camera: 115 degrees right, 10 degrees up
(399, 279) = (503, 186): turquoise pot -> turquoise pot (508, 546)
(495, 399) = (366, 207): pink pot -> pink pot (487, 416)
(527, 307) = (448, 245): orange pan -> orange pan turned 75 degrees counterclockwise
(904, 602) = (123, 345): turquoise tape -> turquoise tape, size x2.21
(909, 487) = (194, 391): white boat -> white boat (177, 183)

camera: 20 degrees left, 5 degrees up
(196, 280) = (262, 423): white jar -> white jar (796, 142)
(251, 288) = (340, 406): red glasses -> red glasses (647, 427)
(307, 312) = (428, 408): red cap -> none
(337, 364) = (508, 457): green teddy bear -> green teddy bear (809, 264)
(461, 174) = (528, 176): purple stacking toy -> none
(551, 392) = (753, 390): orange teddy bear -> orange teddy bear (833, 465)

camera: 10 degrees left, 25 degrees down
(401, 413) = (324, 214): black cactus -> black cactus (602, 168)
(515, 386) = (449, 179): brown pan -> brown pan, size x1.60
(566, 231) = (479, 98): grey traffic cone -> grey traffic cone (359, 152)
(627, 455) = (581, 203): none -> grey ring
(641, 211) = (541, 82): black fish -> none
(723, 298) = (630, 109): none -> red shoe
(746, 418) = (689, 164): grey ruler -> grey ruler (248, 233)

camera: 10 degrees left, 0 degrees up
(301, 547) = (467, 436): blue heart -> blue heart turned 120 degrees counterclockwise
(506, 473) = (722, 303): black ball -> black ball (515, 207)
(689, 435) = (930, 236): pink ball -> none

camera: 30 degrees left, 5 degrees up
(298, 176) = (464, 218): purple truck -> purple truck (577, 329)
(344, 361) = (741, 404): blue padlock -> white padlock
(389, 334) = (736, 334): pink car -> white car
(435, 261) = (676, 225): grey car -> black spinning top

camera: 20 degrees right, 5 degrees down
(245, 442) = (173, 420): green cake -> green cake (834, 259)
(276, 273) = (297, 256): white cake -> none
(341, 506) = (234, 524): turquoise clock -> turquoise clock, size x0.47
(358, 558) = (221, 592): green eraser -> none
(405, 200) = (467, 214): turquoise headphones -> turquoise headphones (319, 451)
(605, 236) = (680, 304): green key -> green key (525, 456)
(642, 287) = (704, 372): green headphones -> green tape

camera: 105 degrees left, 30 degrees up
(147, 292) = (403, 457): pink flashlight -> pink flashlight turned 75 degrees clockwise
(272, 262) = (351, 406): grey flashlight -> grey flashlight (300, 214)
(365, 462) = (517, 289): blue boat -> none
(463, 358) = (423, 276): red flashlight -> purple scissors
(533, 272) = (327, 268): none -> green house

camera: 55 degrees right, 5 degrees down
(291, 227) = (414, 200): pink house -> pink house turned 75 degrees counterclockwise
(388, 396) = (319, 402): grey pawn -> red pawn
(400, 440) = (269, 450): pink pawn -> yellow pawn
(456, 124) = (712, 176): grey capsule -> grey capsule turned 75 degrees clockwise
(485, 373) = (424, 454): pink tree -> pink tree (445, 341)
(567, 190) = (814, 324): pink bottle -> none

= = = =

HOW TO COMPLETE THIS TASK → Lines before the one containing "(605, 236) = (680, 304): green" are to be left out; that line and every line after it through the end of the data should be copied exactly.

SOLUTION →
(605, 236) = (680, 304): green key -> green key (525, 456)
(642, 287) = (704, 372): green headphones -> green tape

camera: 105 degrees left, 30 degrees up
(147, 292) = (403, 457): pink flashlight -> pink flashlight turned 75 degrees clockwise
(272, 262) = (351, 406): grey flashlight -> grey flashlight (300, 214)
(365, 462) = (517, 289): blue boat -> none
(463, 358) = (423, 276): red flashlight -> purple scissors
(533, 272) = (327, 268): none -> green house

camera: 55 degrees right, 5 degrees down
(291, 227) = (414, 200): pink house -> pink house turned 75 degrees counterclockwise
(388, 396) = (319, 402): grey pawn -> red pawn
(400, 440) = (269, 450): pink pawn -> yellow pawn
(456, 124) = (712, 176): grey capsule -> grey capsule turned 75 degrees clockwise
(485, 373) = (424, 454): pink tree -> pink tree (445, 341)
(567, 190) = (814, 324): pink bottle -> none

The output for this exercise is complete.